Your instructions:
The word "plus" marks the lines to find; copy every such line from the data below.

Excerpts from a dataset:
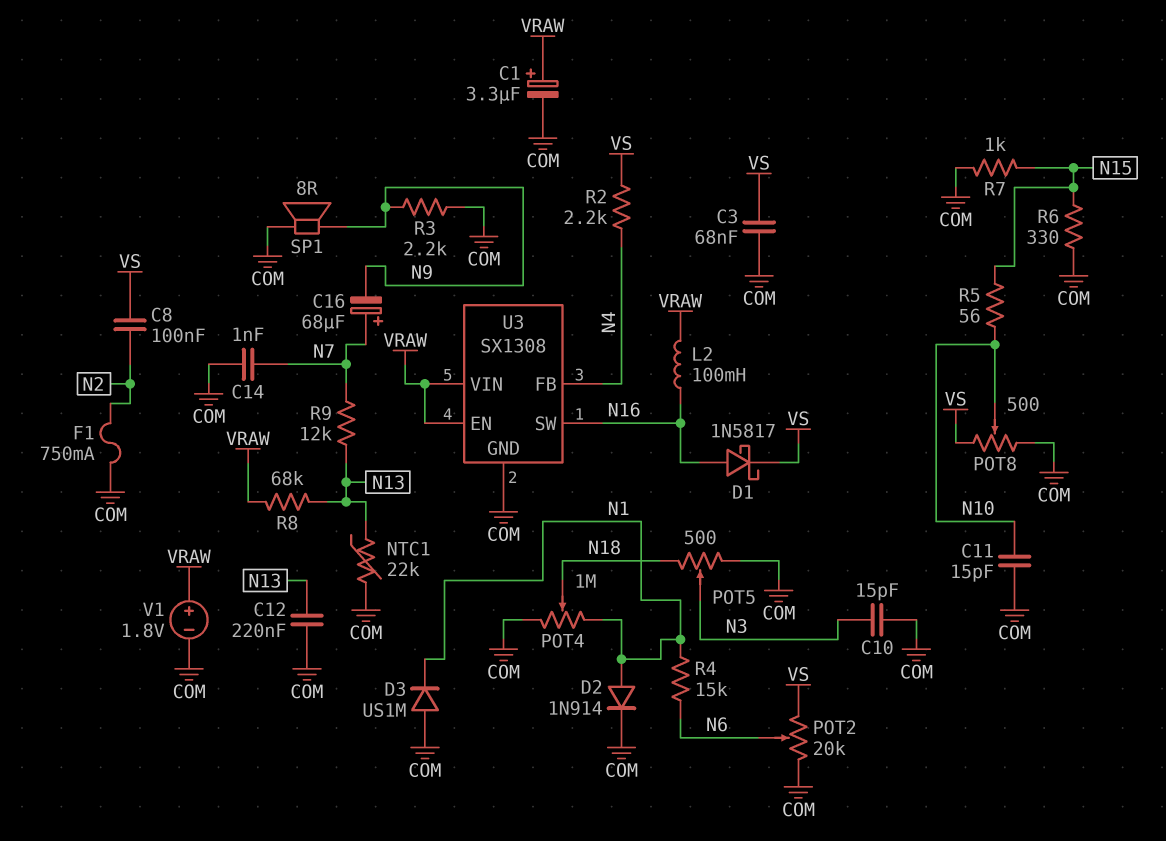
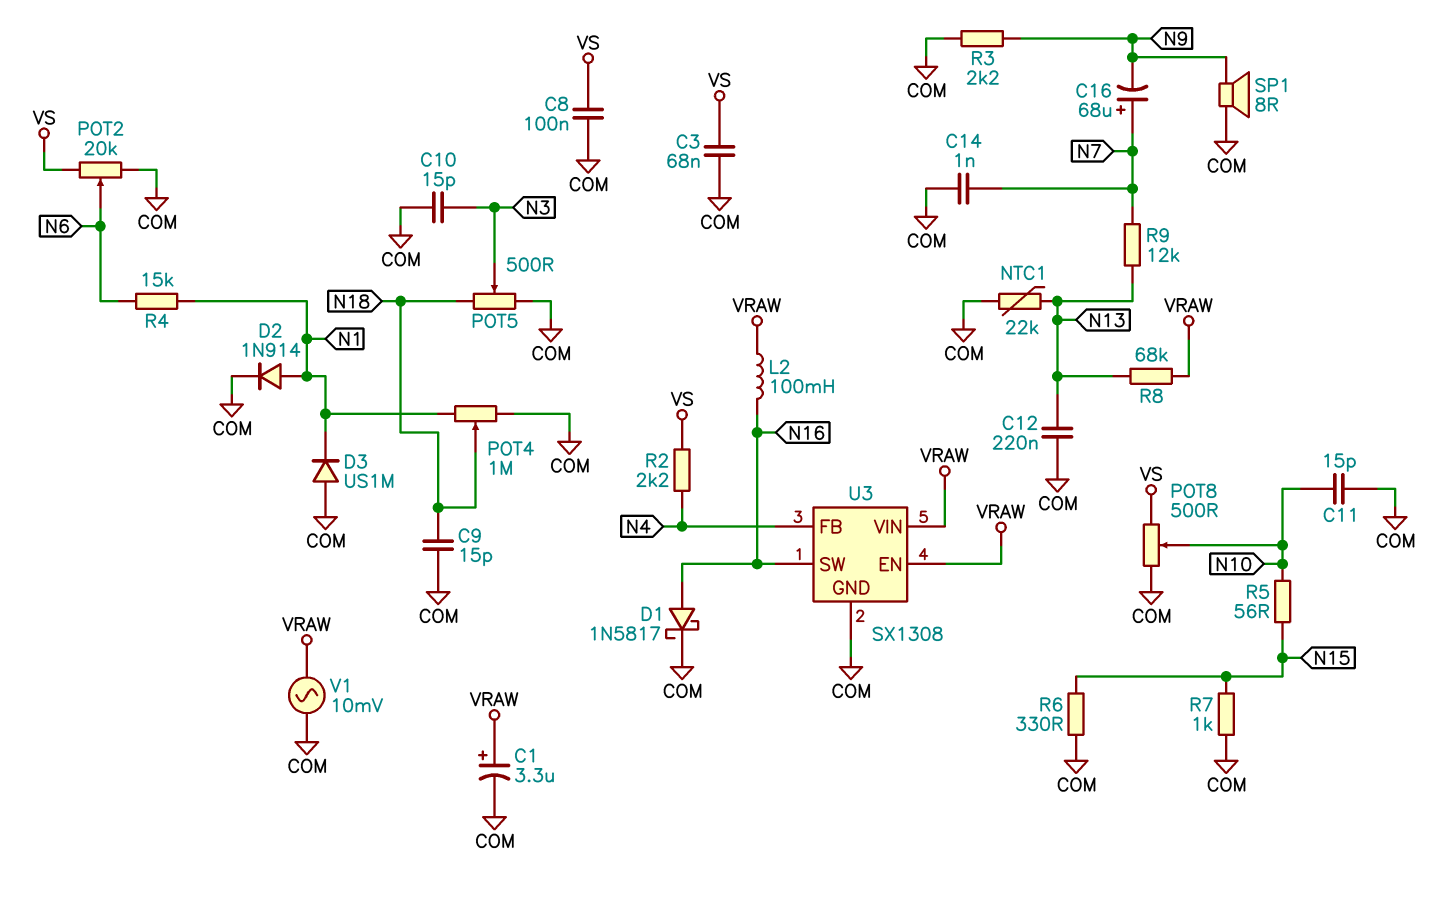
C8: 100nF (N2, VS) -> 100nF (COM, VS)
C9: none -> 15pF (COM, N18)
D1: schottky 1N5817 (A N16, K VS) -> schottky 1N5817 (A N16, K COM)
F1: 750mA (COM, N2) -> none
V1: 1.8V (plus VRAW, minus COM) -> AC 10mV (COM, VRAW)

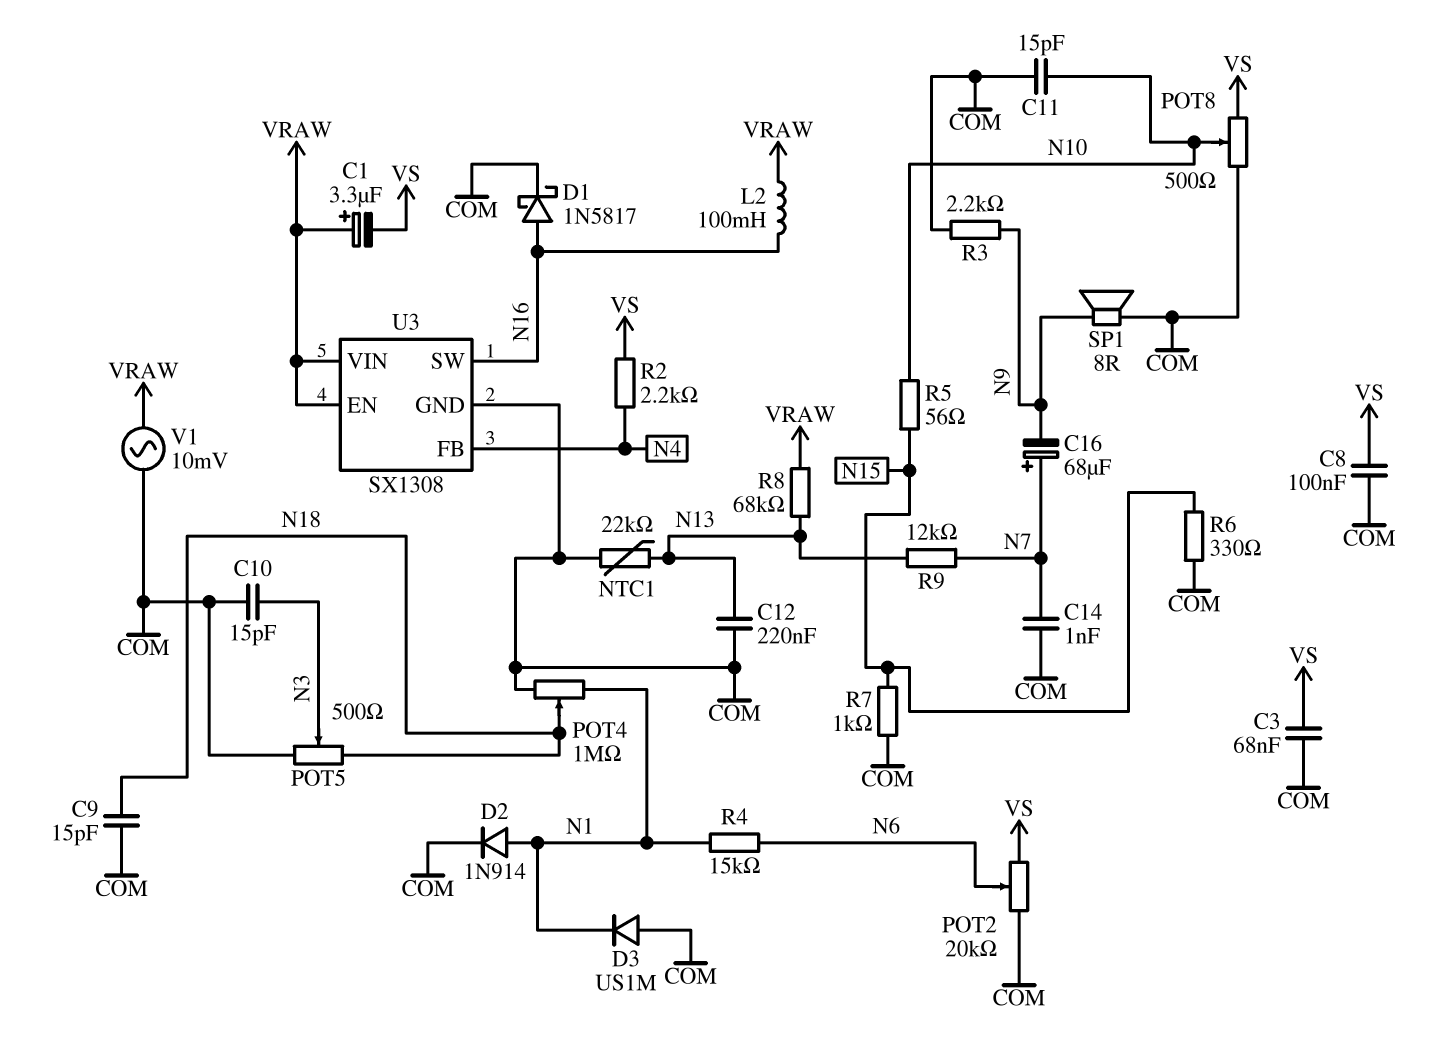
C1: 3.3uF (plus VRAW, minus COM) -> 3.3uF (plus VRAW, minus VS)

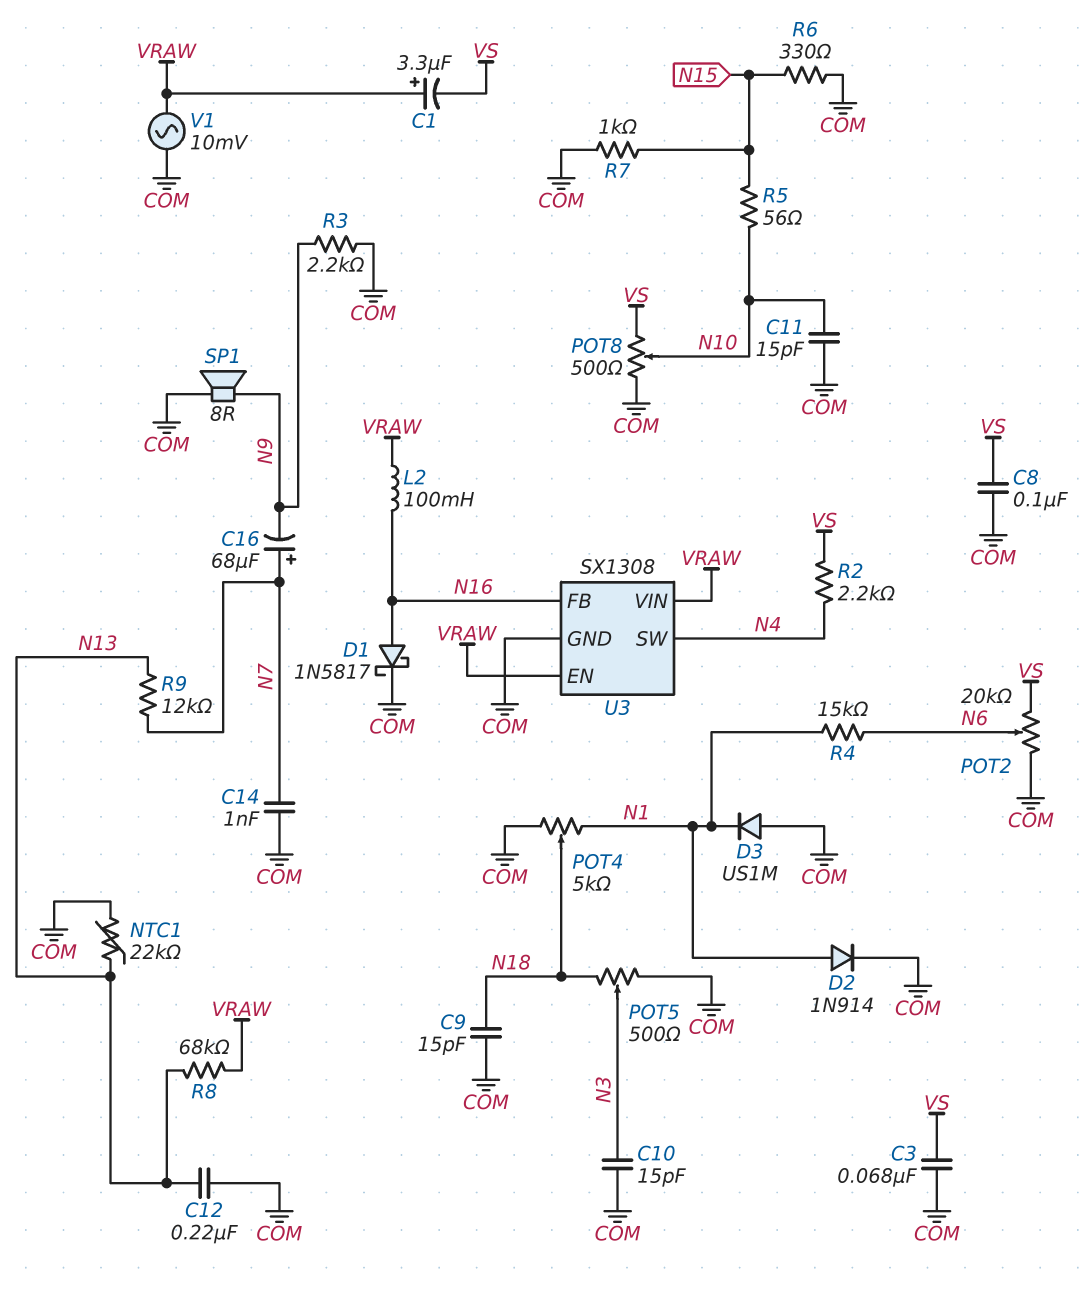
POT4: 1M (COM, N1, wiper N18) -> 5k (COM, N1, wiper N18)
U3 pin FB: N4 -> N16
U3 pin SW: N16 -> N4

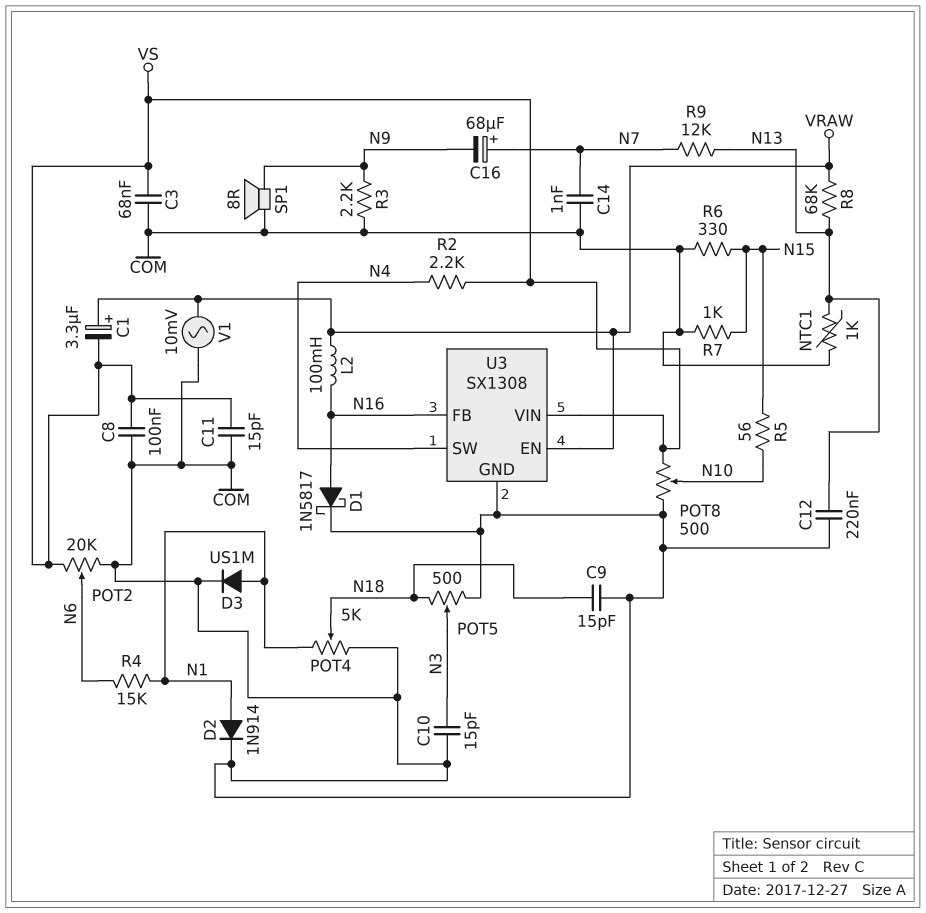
C11: 15pF (COM, N10) -> 15pF (COM, VS)
D3: diode US1M (A COM, K N1) -> diode US1M (A N1, K COM)
NTC1: 22k (COM, N13) -> 1k (COM, N13)
U3 pin VIN: VRAW -> VS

Finished task:
V1: 1.8V (plus VRAW, minus COM) -> AC 10mV (COM, VRAW)
C1: 3.3uF (plus VRAW, minus COM) -> 3.3uF (plus VRAW, minus VS)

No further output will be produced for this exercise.